→ Recorded information
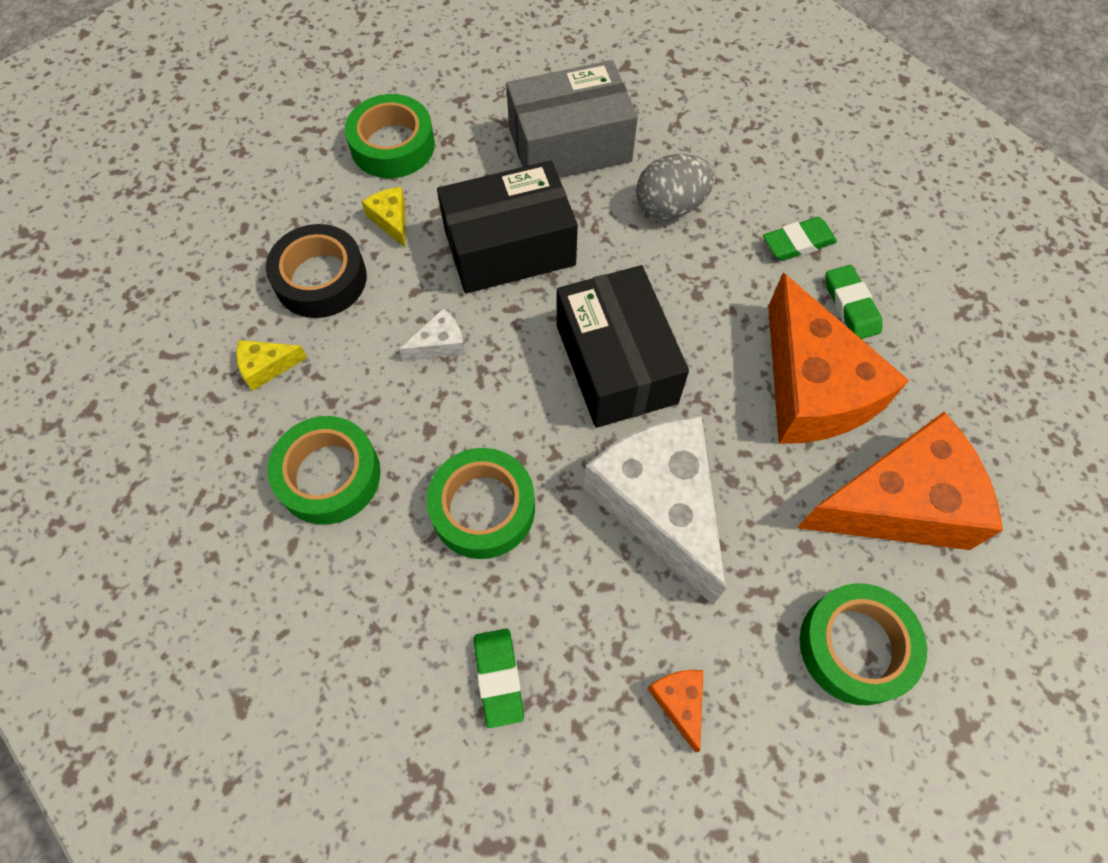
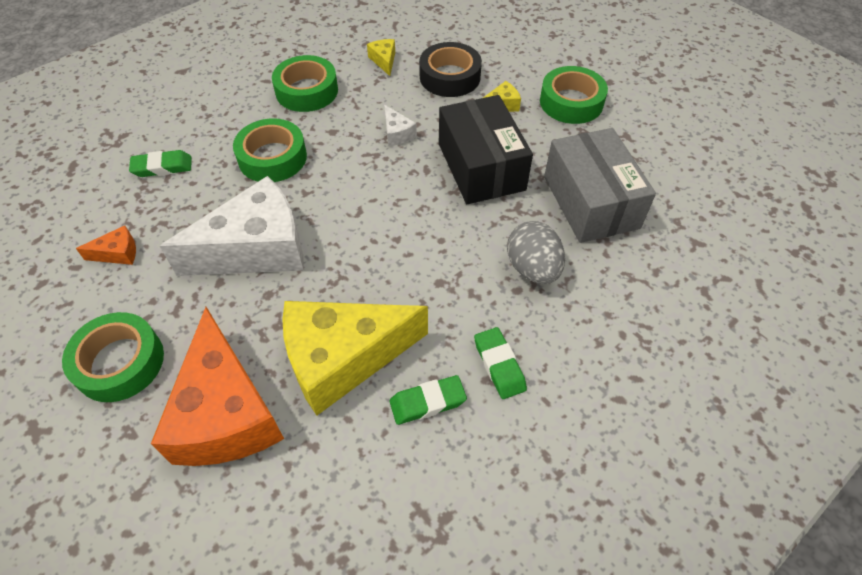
camera: 90 degrees right, 10 degrees down
(616, 363) = (375, 227): black box -> none
(812, 388) = (343, 359): orange cheese -> yellow cheese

→ Assignment
Would you give the material back exactly, minus the pictures?

→ Exercise result
camera: 90 degrees right, 10 degrees down
(616, 363) = (375, 227): black box -> none
(812, 388) = (343, 359): orange cheese -> yellow cheese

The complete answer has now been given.